### What the exercise asks
Please reproduce verbatim the lines below, from the first through the one with "none -> purple slope D3:F3 level 1 top D".

### Input data

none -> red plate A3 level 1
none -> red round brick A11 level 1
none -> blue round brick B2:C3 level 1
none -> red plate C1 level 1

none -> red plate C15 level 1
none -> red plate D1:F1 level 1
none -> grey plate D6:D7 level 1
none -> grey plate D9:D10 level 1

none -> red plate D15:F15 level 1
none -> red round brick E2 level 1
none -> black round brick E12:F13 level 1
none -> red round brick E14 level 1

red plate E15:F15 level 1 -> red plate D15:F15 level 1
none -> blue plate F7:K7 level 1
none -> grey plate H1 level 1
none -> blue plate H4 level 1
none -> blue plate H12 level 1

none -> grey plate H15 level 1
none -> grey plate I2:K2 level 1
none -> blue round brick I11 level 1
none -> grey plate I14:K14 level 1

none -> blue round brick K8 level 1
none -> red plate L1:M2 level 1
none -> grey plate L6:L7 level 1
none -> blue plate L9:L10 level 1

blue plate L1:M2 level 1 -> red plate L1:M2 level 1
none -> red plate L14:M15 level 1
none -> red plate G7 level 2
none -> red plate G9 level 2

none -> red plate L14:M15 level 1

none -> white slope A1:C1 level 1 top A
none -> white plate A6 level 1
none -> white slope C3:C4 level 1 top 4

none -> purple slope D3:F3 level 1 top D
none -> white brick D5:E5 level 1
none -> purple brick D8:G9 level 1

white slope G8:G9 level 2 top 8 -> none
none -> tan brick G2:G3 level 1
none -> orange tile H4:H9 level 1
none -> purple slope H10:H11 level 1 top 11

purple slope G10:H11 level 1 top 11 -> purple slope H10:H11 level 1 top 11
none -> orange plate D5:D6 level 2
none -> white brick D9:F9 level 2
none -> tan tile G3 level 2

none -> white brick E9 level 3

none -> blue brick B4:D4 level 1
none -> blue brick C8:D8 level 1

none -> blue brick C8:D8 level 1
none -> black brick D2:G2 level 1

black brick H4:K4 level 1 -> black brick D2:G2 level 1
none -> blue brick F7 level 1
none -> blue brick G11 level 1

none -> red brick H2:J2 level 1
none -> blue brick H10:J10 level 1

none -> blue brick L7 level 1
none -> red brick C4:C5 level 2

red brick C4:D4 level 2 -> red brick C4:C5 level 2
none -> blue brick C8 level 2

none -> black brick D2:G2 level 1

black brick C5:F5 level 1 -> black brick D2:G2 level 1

### Reply
none -> red plate A3 level 1
none -> red round brick A11 level 1
none -> blue round brick B2:C3 level 1
none -> red plate C1 level 1

none -> red plate C15 level 1
none -> red plate D1:F1 level 1
none -> grey plate D6:D7 level 1
none -> grey plate D9:D10 level 1

none -> red plate D15:F15 level 1
none -> red round brick E2 level 1
none -> black round brick E12:F13 level 1
none -> red round brick E14 level 1

red plate E15:F15 level 1 -> red plate D15:F15 level 1
none -> blue plate F7:K7 level 1
none -> grey plate H1 level 1
none -> blue plate H4 level 1
none -> blue plate H12 level 1

none -> grey plate H15 level 1
none -> grey plate I2:K2 level 1
none -> blue round brick I11 level 1
none -> grey plate I14:K14 level 1

none -> blue round brick K8 level 1
none -> red plate L1:M2 level 1
none -> grey plate L6:L7 level 1
none -> blue plate L9:L10 level 1

blue plate L1:M2 level 1 -> red plate L1:M2 level 1
none -> red plate L14:M15 level 1
none -> red plate G7 level 2
none -> red plate G9 level 2

none -> red plate L14:M15 level 1

none -> white slope A1:C1 level 1 top A
none -> white plate A6 level 1
none -> white slope C3:C4 level 1 top 4

none -> purple slope D3:F3 level 1 top D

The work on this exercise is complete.